> [Stored dataset items]:
§ §
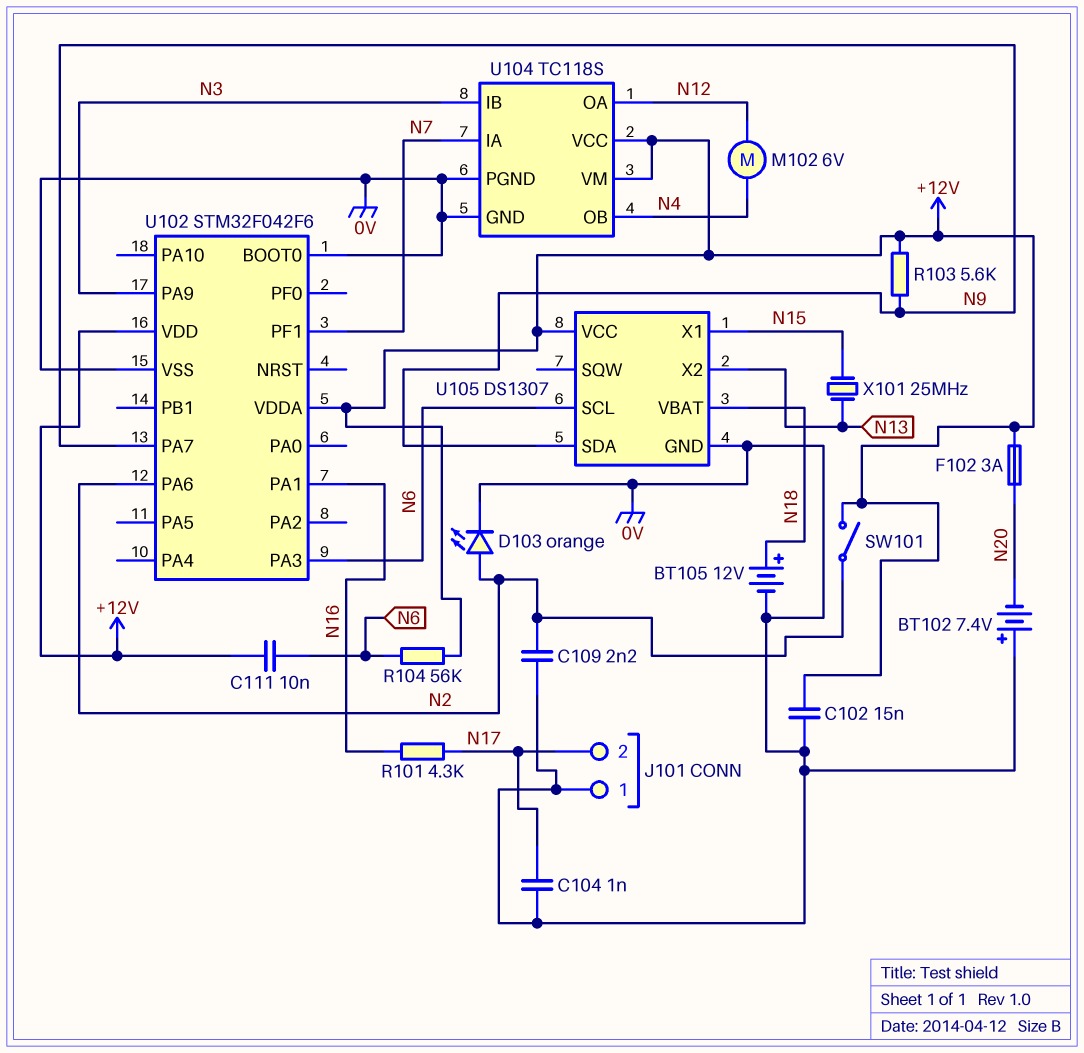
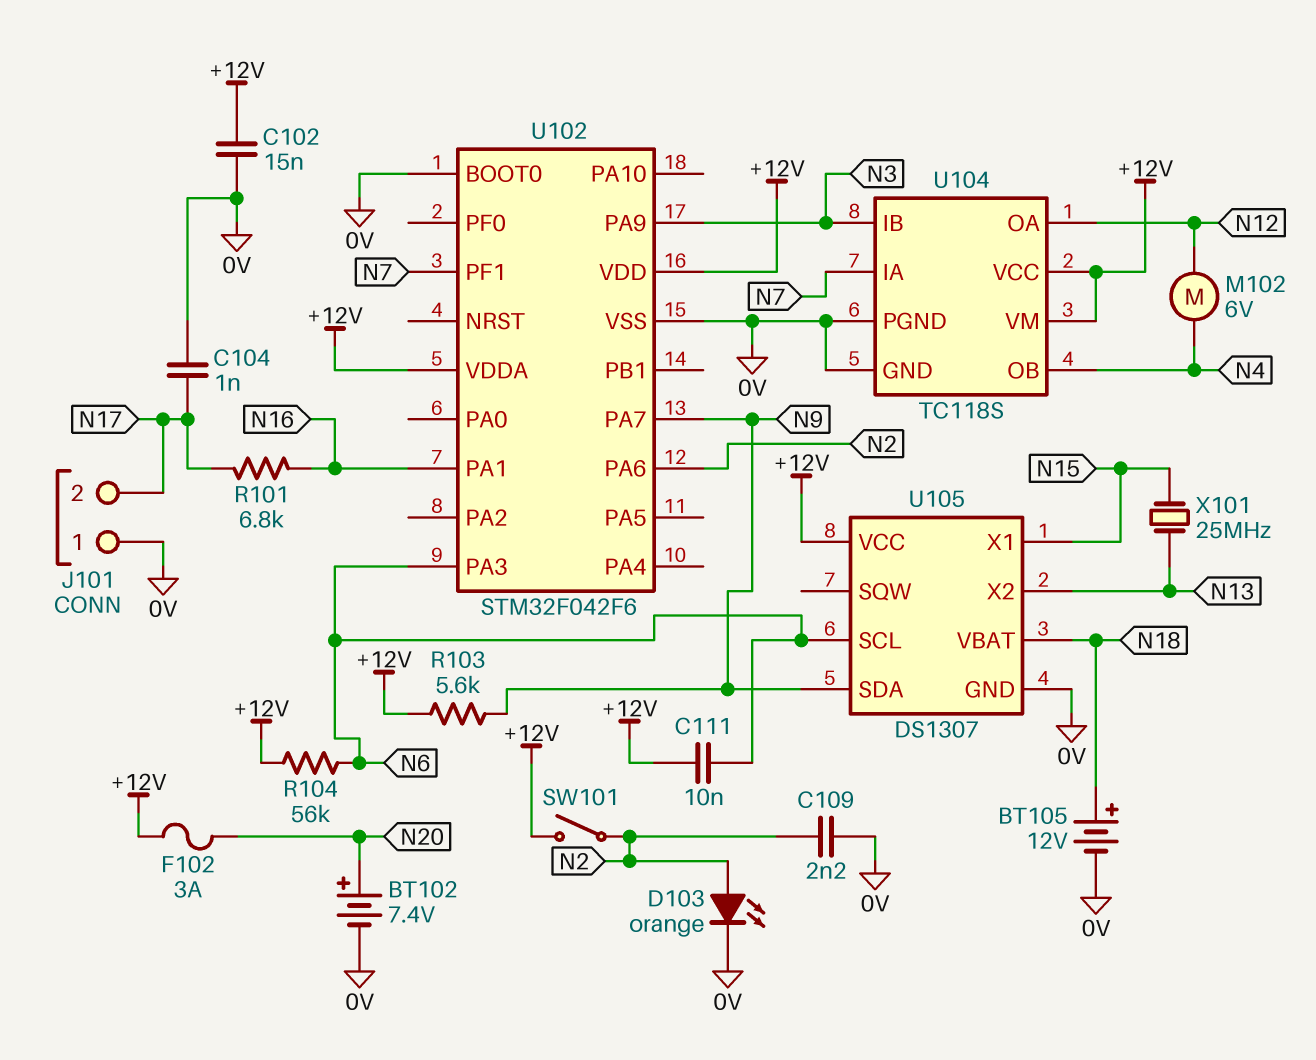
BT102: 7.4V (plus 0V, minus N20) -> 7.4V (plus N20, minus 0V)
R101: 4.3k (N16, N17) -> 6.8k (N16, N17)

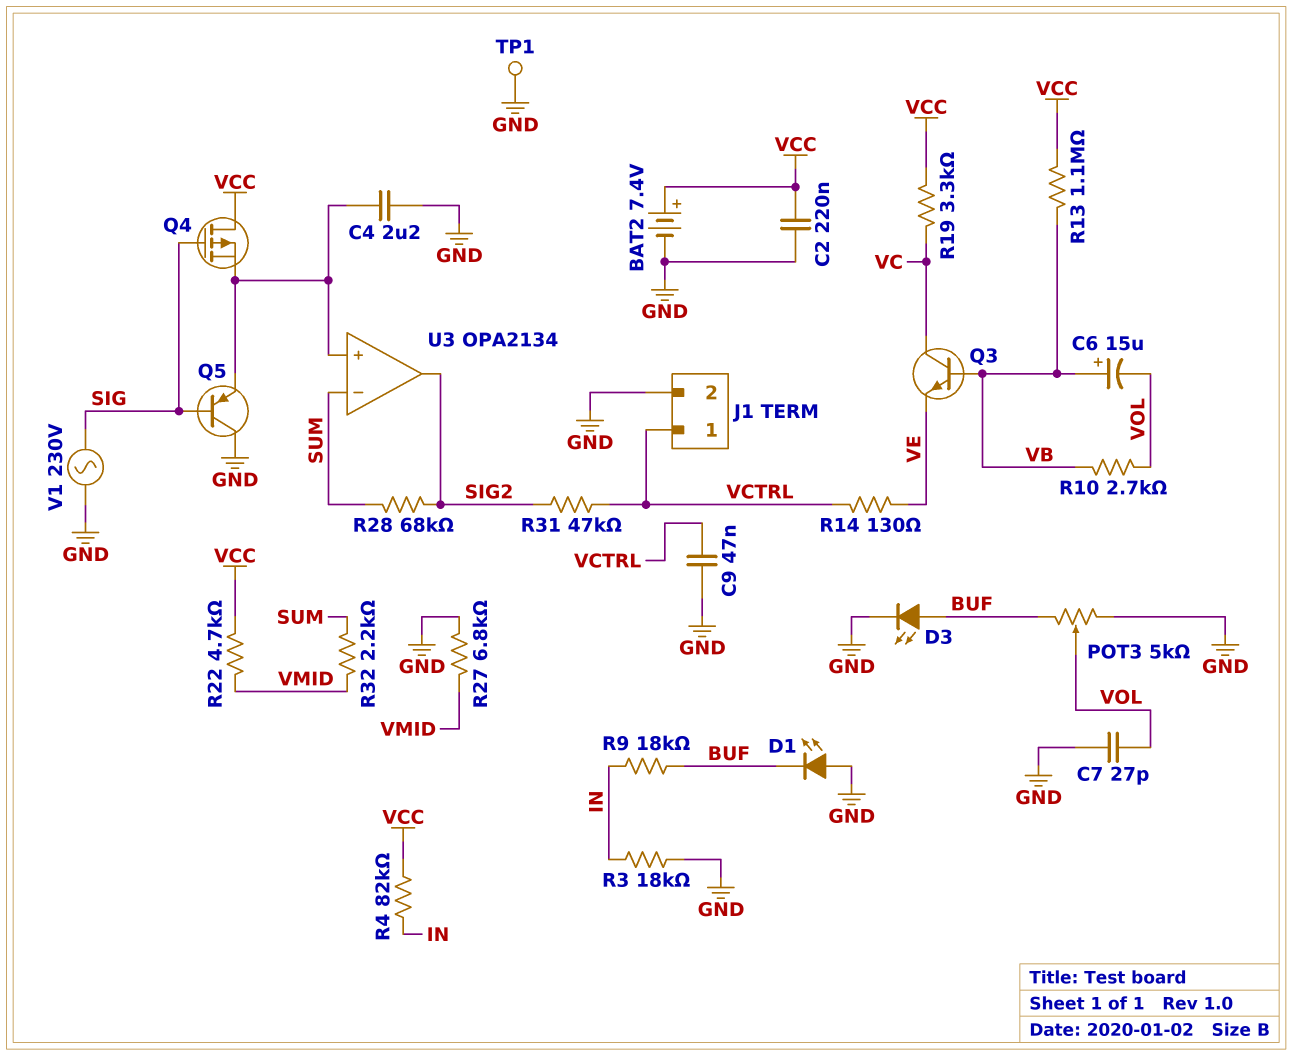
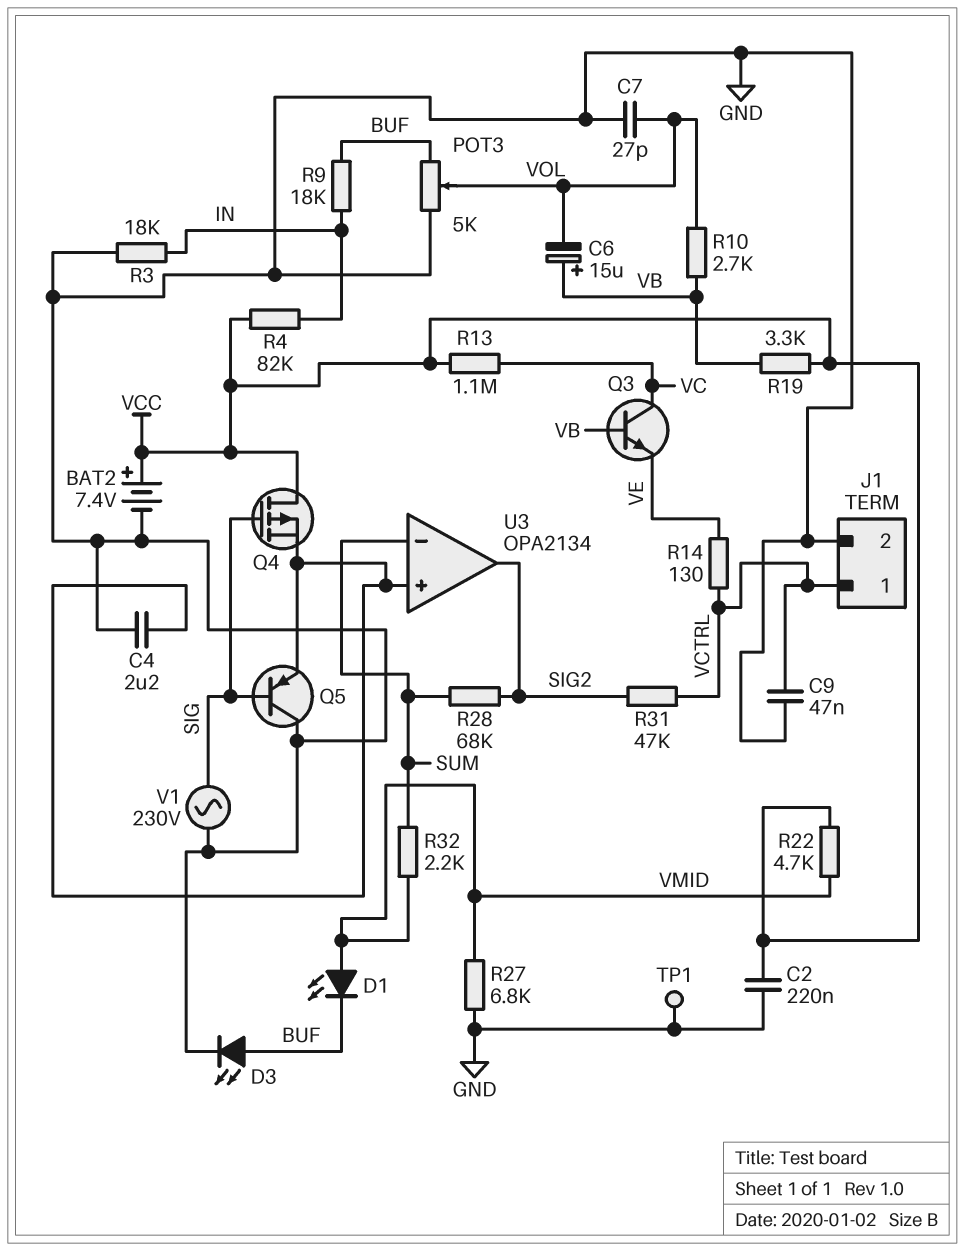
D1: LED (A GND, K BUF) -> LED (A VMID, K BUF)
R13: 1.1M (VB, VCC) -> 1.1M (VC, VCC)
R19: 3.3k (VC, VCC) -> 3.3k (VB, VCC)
§ §
> [DIRECTIONS]: Set down all the lines above exactly as they appear, with no pictures.

> [SOLVED EXERCISE]:
BT102: 7.4V (plus 0V, minus N20) -> 7.4V (plus N20, minus 0V)
R101: 4.3k (N16, N17) -> 6.8k (N16, N17)

D1: LED (A GND, K BUF) -> LED (A VMID, K BUF)
R13: 1.1M (VB, VCC) -> 1.1M (VC, VCC)
R19: 3.3k (VC, VCC) -> 3.3k (VB, VCC)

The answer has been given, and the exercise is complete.